==== Data records

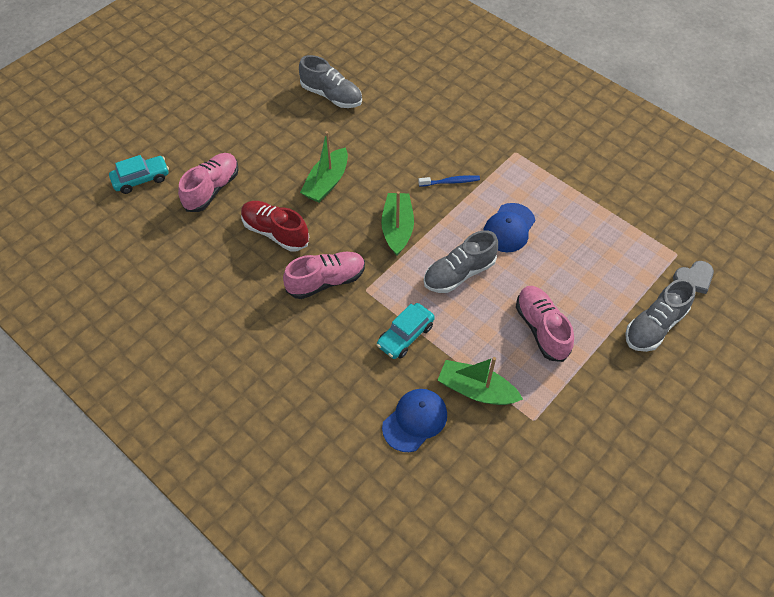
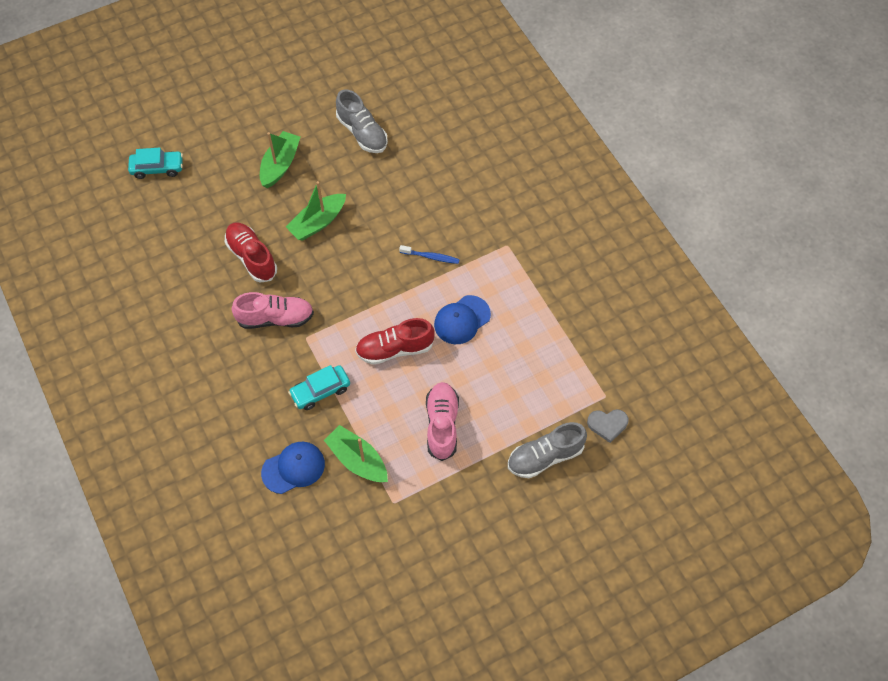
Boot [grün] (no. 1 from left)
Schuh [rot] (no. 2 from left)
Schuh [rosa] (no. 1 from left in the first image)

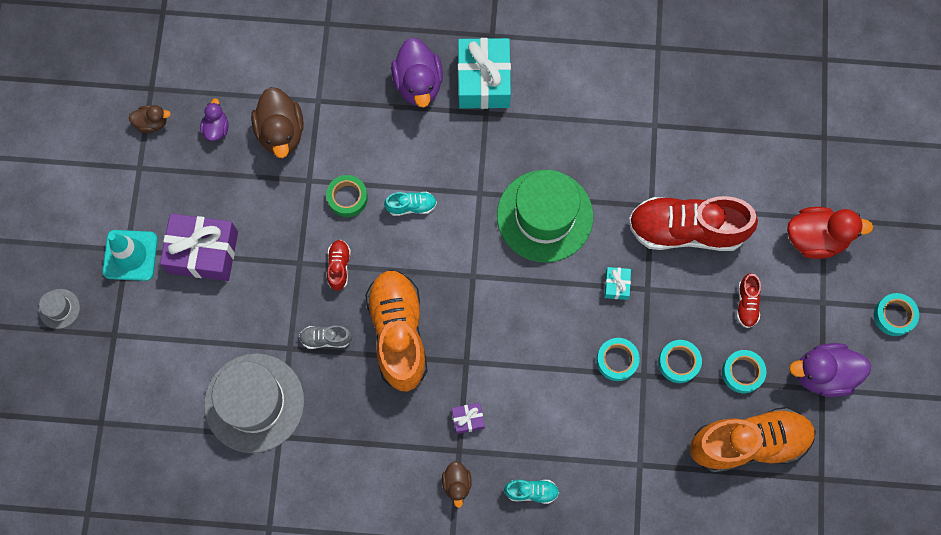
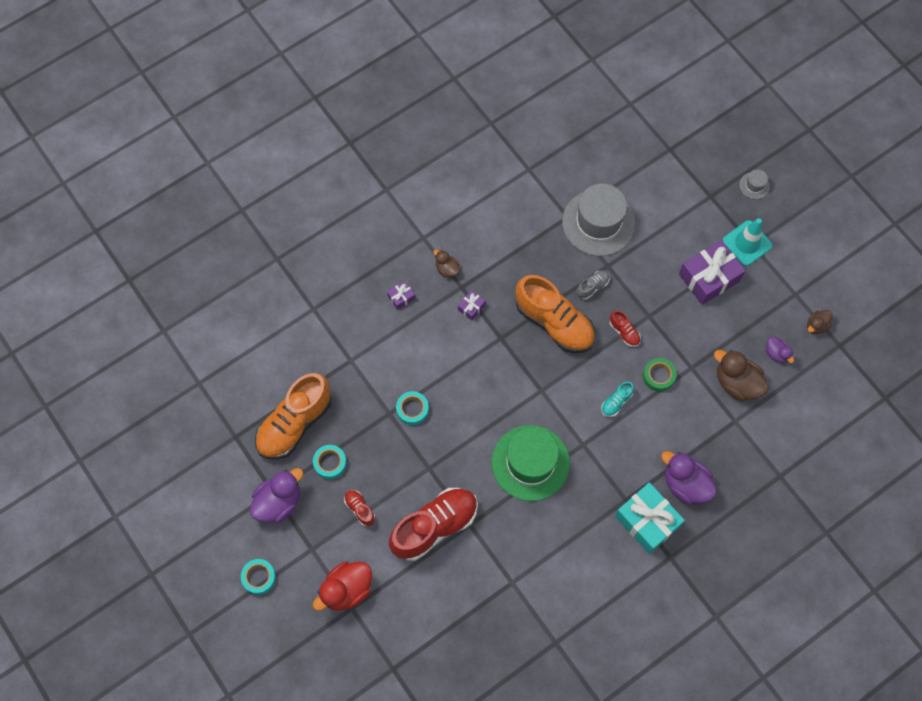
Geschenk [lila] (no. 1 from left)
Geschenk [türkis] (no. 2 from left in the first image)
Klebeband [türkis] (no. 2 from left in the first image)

========

**Task details:**
For each line above that contains the word "first", give the line as it is written.

**Solution to this exercise:**
Schuh [rosa] (no. 1 from left in the first image)
Geschenk [türkis] (no. 2 from left in the first image)
Klebeband [türkis] (no. 2 from left in the first image)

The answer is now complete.